## Task to carry out
Please quote exactly the lines below from the line containing "green key [412,307,478,350]" to the line containing "blue spray bottle [714,173,800,258]", both lines included, and nothing else.

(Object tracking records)
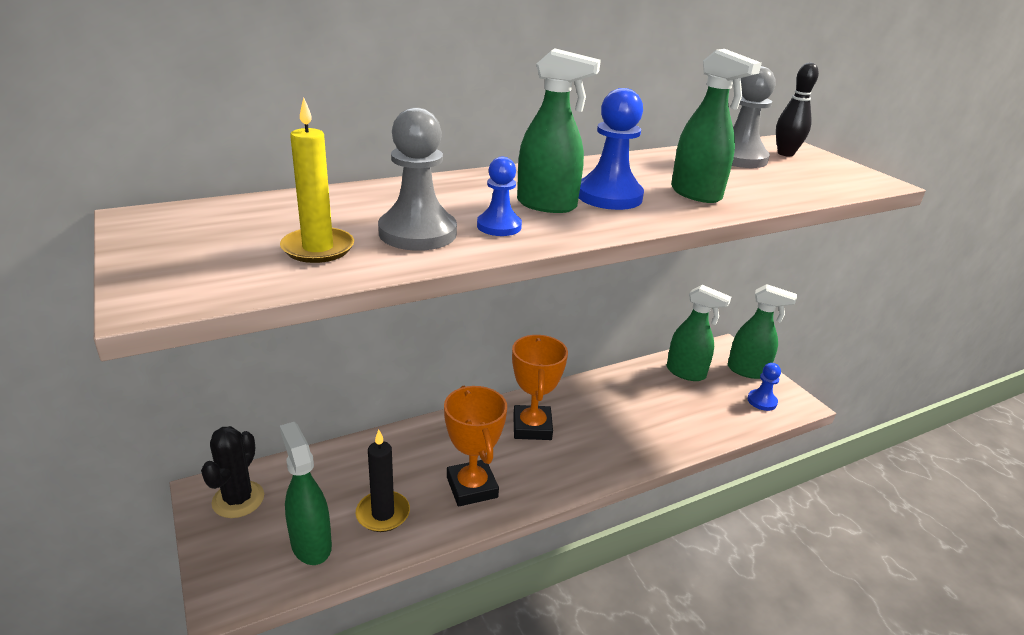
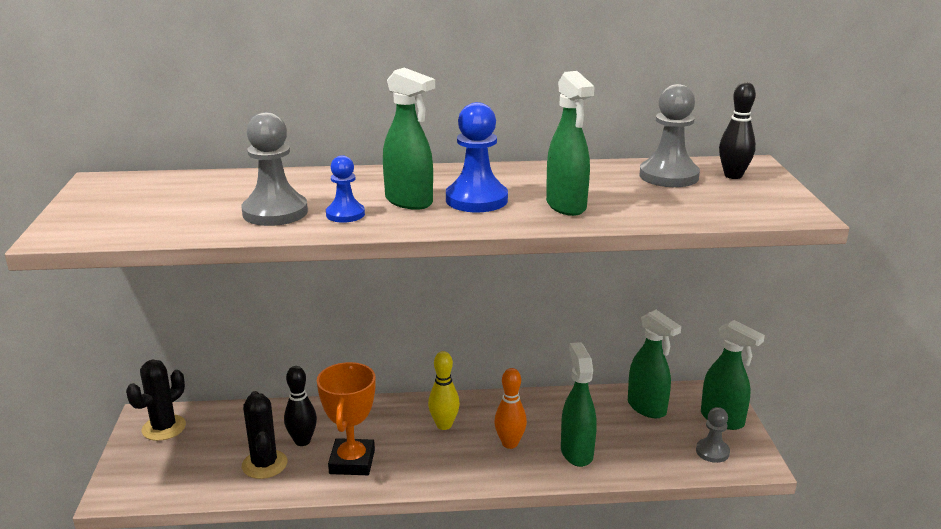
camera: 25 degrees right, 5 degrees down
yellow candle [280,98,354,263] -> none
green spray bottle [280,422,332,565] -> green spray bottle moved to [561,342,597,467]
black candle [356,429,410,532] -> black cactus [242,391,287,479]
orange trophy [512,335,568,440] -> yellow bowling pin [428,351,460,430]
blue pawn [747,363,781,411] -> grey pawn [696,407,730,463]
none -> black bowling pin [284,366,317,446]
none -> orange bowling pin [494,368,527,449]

--

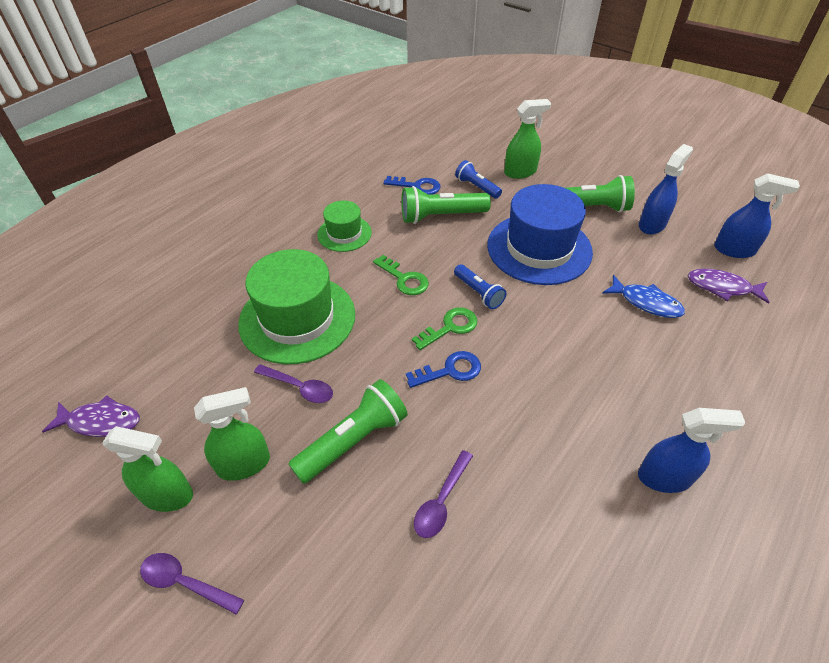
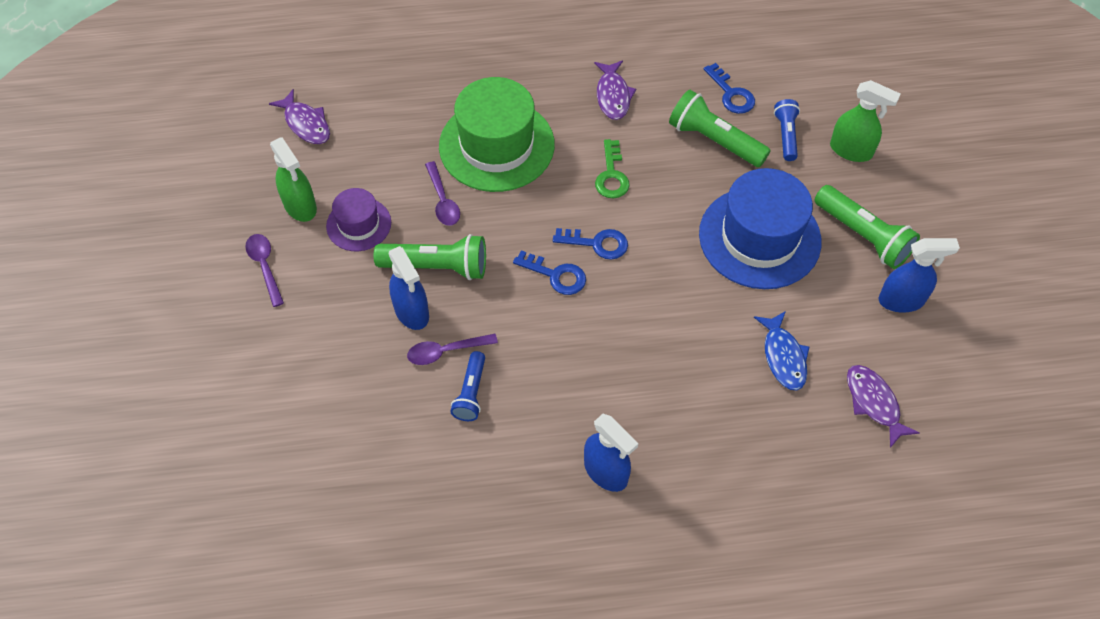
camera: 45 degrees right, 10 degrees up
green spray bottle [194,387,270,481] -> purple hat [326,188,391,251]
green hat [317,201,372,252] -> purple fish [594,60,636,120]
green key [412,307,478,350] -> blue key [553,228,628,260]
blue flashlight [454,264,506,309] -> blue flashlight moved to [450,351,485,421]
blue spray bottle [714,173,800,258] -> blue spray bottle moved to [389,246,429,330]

## Exercise answer
green key [412,307,478,350] -> blue key [553,228,628,260]
blue flashlight [454,264,506,309] -> blue flashlight moved to [450,351,485,421]
blue spray bottle [714,173,800,258] -> blue spray bottle moved to [389,246,429,330]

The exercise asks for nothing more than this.